= WORK INSTRUCTION =
Exactly as they appear below, repeat the lines from the one with "(395, 186) = (460, 212): yellow jar -> none" through the one with "(593, 328) = (384, 472): yellow", and no others.

= DATA FOR THIS EXERCISE =
----------

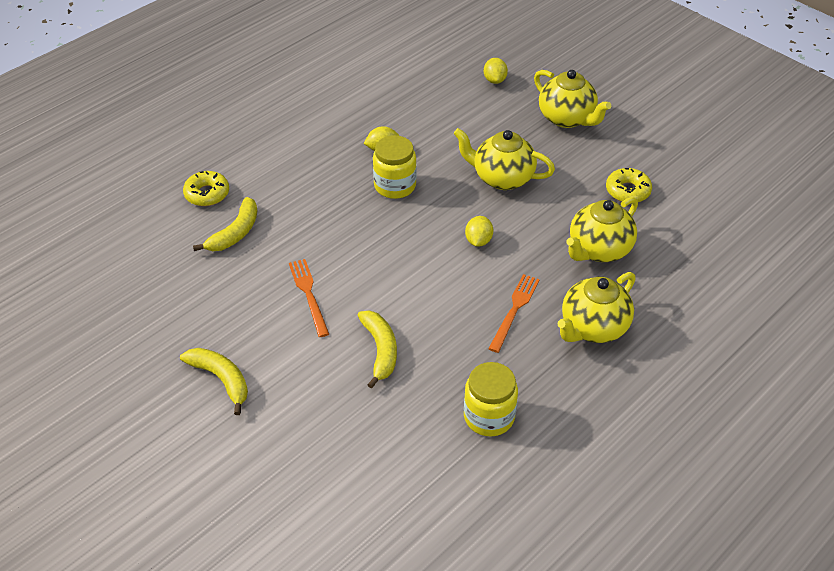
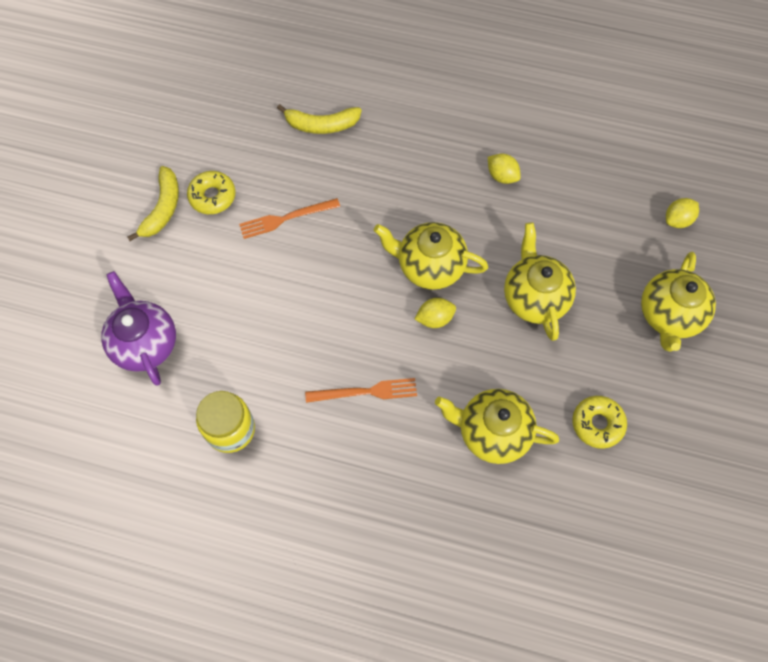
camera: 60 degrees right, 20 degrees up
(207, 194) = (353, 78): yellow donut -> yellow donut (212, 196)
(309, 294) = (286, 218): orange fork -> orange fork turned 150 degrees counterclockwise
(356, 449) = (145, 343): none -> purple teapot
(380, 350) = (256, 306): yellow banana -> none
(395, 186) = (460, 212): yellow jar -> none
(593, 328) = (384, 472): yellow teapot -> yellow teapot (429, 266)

----------

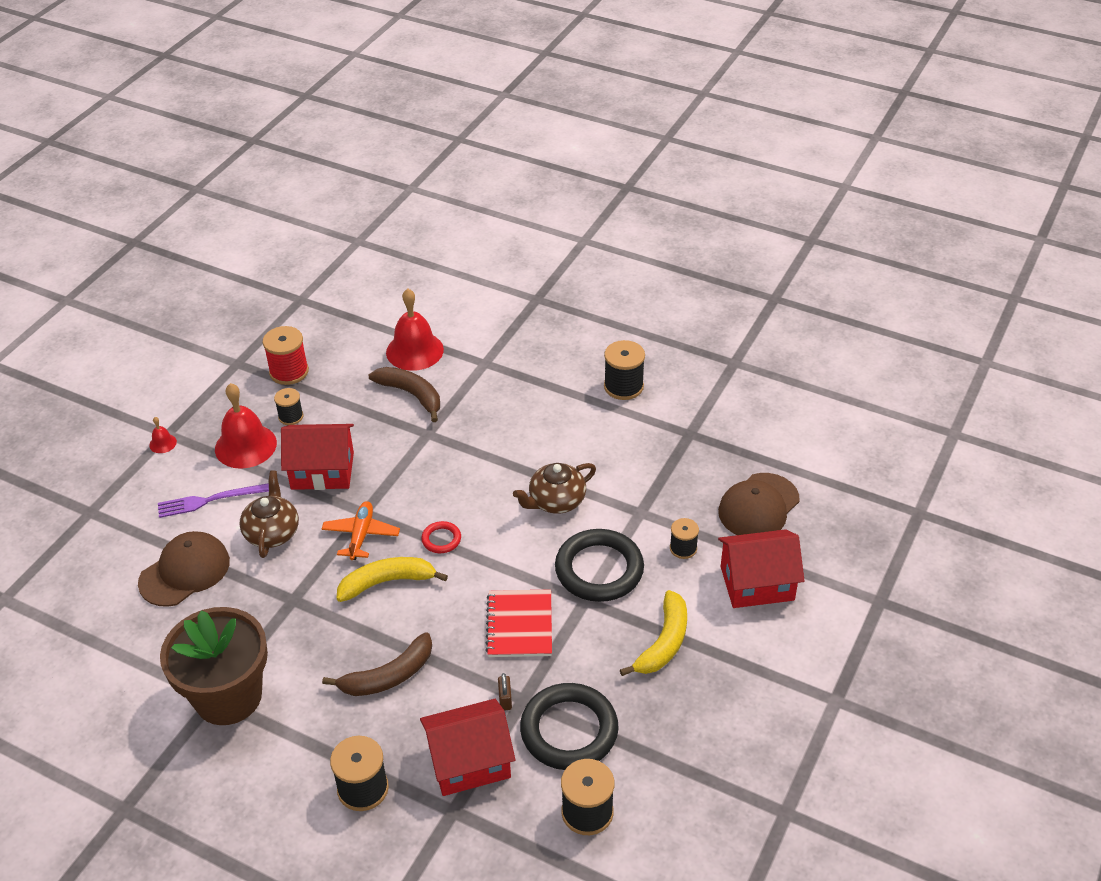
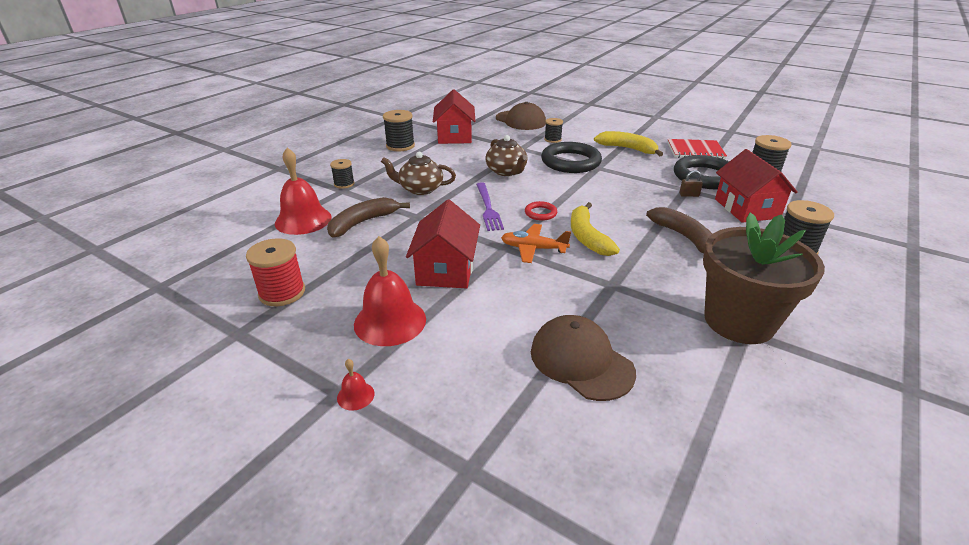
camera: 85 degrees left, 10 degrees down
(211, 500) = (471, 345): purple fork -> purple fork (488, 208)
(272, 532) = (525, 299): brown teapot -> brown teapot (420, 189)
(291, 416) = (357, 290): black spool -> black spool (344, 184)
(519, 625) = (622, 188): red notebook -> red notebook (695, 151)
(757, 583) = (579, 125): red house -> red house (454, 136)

----------

= PROBLEM SOLUTION =
(395, 186) = (460, 212): yellow jar -> none
(593, 328) = (384, 472): yellow teapot -> yellow teapot (429, 266)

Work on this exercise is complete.